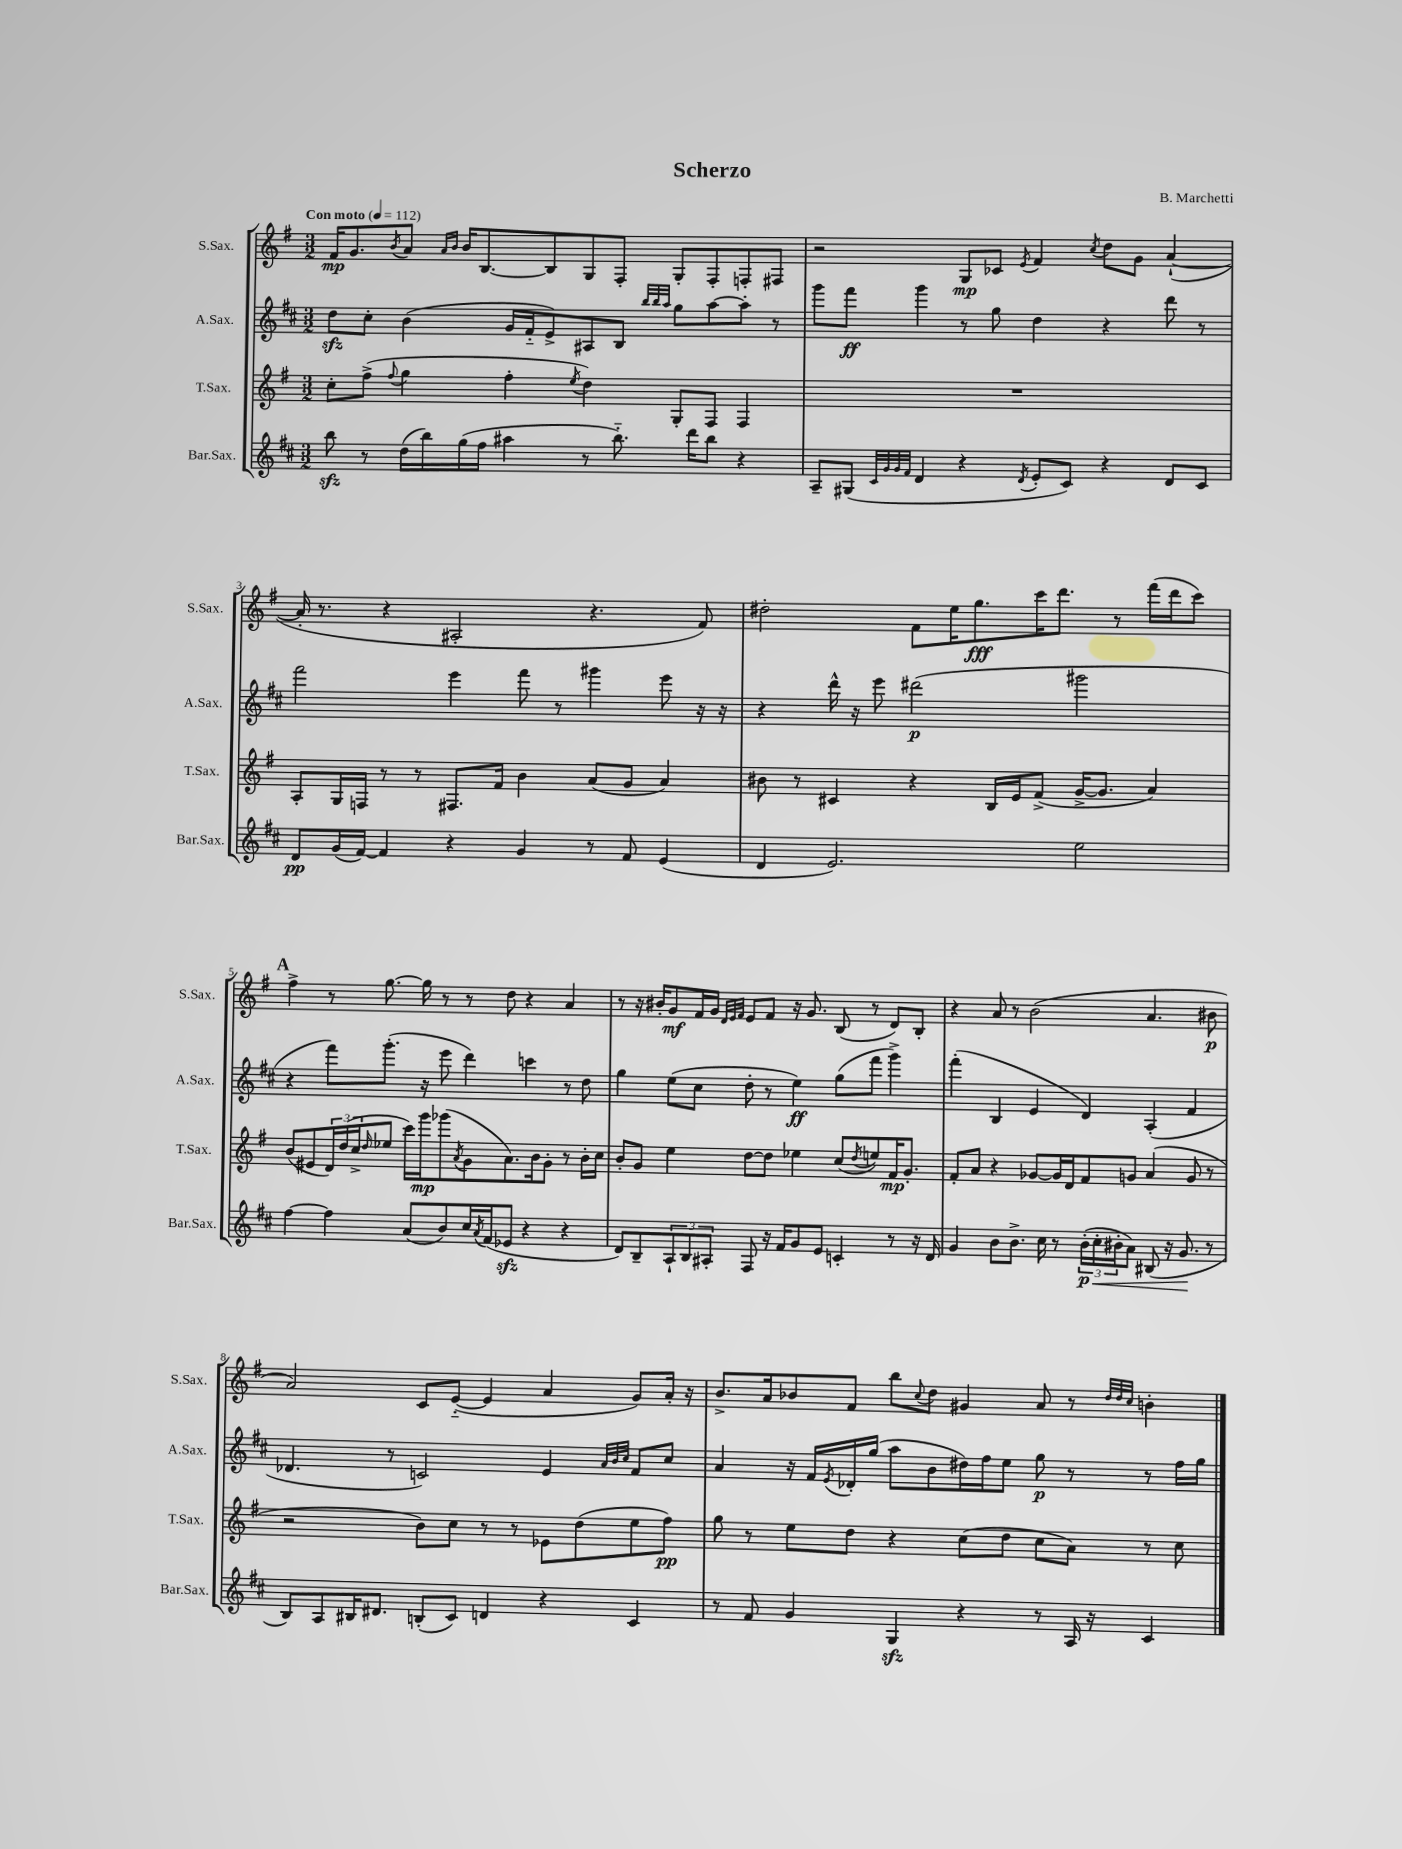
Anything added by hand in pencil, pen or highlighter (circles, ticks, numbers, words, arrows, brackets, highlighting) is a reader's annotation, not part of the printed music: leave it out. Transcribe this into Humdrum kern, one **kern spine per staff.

**kern	**kern	**kern	**kern
*staff4	*staff3	*staff2	*staff1
*clefG2	*clefG2	*clefG2	*clefG2
*k[f#c#]	*k[f#]	*k[f#c#]	*k[f#]
*M3/2	*M3/2	*M3/2	*M3/2
*MM112	*MM112	*MM112	*MM112
8bb	8cc'	8dd	16f#
.	.	.	8.g
8r	(8ff#^	8cc#'	.
.	8qqff#	.	8qb
(16dd	4gg	(4b	8a
16bb)	.	.	.
.	.	.	16qqa
.	.	.	16qqb
(16gg	.	.	16b
16ff#	.	.	[8.B
4aa#	4ff#'	16g	.
.	.	16f#'~	.
.	.	8e^)	8B]
.	8qee	.	.
8r	4dd)	8A#	8G
8.bb'~)	.	8B	8F#'
.	.	32qqbb	.
.	.	32qqbb	.
.	.	32qqaa	.
.	8G'	8gg	8G'
16ddd	.	.	.
8bb	8F#	[8aa	8F#'
4r	4F#	8aa']	8F'
.	.	8r	8F#
=	=	=	=
8A~	1.r	8ggg	2r
(8G#	.	8fff#	.
32qqc#	.	.	.
32qqg	.	.	.
32qqg	.	.	.
32qqf#	.	.	.
4d	.	4ggg	.
4r	.	8r	8G
.	.	8gg	8c-
8qd	.	.	8qe
8e'	.	4dd	4f#
8c#)	.	.	.
.	.	.	8qcc
4r	.	4r	8dd
.	.	.	8g
8d	.	8ddd	([4a`
8c#	.	8r	.
=	=	=	=
8d	8A'	2fff#	16a']
.	.	.	8.r
(16g	16G	.	.
[16f#)	16F	.	.
4f#]	8r	.	4r
.	8r	.	.
4r	8.F#	4eee	2A#'
.	16f#	.	.
4g	4b	8fff#	.
.	.	8r	.
8r	(8a	4ggg#	4.r
8f#	8g	.	.
(4e	4a)	8eee	.
.	.	16r	8f#)
.	.	16r	.
=	=	=	=
4d	8b#	4r	2dd#'
.	8r	.	.
2.e)	4c#	16ddd^^	.
.	.	16r	.
.	.	8eee	.
.	4r	(2ddd#	8f#
.	.	.	16ee
.	.	.	8.gg
.	16B	.	.
.	16e	.	.
.	(8f#^	.	16ccc
.	.	.	8.ddd
2ee	[16g^	2ggg#	.
.	8.g]	.	.
.	.	.	8r
.	4a)	.	(16fff#
.	.	.	16ddd
.	.	.	8ccc)
=	=	=	=
[4ff#	(8b	4r	4ff#^
.	8e#	.	.
4ff#]	24d)	8fff#)	8r
.	(24dd	.	.
.	24cc^	.	.
.	16qqdd	.	.
.	8ee-	(8.ggg'	[8.gg
(8a	16ccc)	.	.
.	16ggg	16r	16gg]
8b)	(8ggg-	8eee	8r
.	8qa	.	.
16cc#	8g	4ddd)	8r
8qa	.	.	.
(16f#	.	.	.
8e-	8.a)	.	8dd
4r	.	4ccc	4r
.	16b	.	.
.	8g'	.	.
4r	8r	8r	4a
.	16b'	8dd	.
.	16cc	.	.
=	=	=	=
8d)	8b'	4gg	8r
8B~	8g	.	16r
.	.	.	16b#'
12A`	4ee	(8ee	8g
12B	.	.	.
.	.	8cc#	16f#
12A#'	.	.	.
.	.	.	16g
.	.	.	32qqd
.	.	.	32qqe
.	.	.	32qqf#
8F#	[8dd	8dd'	8e
16r	8dd]	8r	8f#
16f#	.	.	.
8g	4ee-	4ee)	16r
.	.	.	8.g
8e	.	.	.
4c'	(8cc	(8gg	(8B
.	8qdd	.	.
.	8ee)	8fff#	8r
8r	16f#	4ggg^)	8d)
.	8.g'	.	.
16r	.	.	8B'
16d	.	.	.
=	=	=	=
4g	8f#'	(4fff#'	4r
.	8a	.	.
8b	4r	4B	8a
8.b^	.	.	8r
.	[8g-	4e	(2b
16cc#	.	.	.
8r	16g-]	.	.
.	16d	.	.
(24b'	8f#	4d)	.
24cc#'	.	.	.
24b#'	.	.	.
8a)	8g	.	.
(8B#	(4a	(4A'	4.a
16r	.	.	.
8.g	.	.	.
.	8g	4f#	.
8r	8r	.	8b#
=	=	=	=
8B)	2r	4.d-	2a)
8A	.	.	.
16B#	.	.	.
8.d#	.	.	.
.	.	8r	.
(8B'	8b)	2c)	8c
8c#)	8cc	.	([8e'~
4d	8r	.	4e]
.	8r	.	.
4r	8e-	4e	4a
.	(8dd	.	.
.	.	32qqa	.
.	.	32qqb	.
.	.	32qqcc#	.
4c#	8ee	8f#	8g)
.	8ff#)	8cc#	16a'
.	.	.	16r
=	=	=	=
8r	8gg	4a	8.b^
8f#	8r	.	.
.	.	.	16a
4g	8ee	16r	8b-
.	.	16f#	.
.	.	8qe	.
.	8dd	16d-'	8f#
.	.	(16gg	.
4G	4r	8aa	8bb
.	.	.	8qqcc
.	.	8b	8dd
4r	(8cc	16dd#)	4g#
.	.	16ff#	.
.	8dd	8ee	.
8r	8cc	8gg	8a
16A	8a)	8r	8r
16r	.	.	.
.	.	.	32qqdd
.	.	.	32qqdd
.	.	.	32qqcc
4c#	8r	8r	4b'
.	8cc	16ff#	.
.	.	16gg	.
==	==	==	==
*-	*-	*-	*-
##########
WHAT THIS TASK INVOLVES: Which lines in the records above contain the word "kern" with matching case? Copy every such line.

RESPONSE BELOW:
Anything added by hand in pencil, pen or highlighter (circles, ticks, numbers, words, arrows, brackets, highlighting) is a reader's annotation, not part of the printed music: leave it out. Transcribe this into Humdrum kern, one **kern spine per staff.
**kern	**kern	**kern	**kern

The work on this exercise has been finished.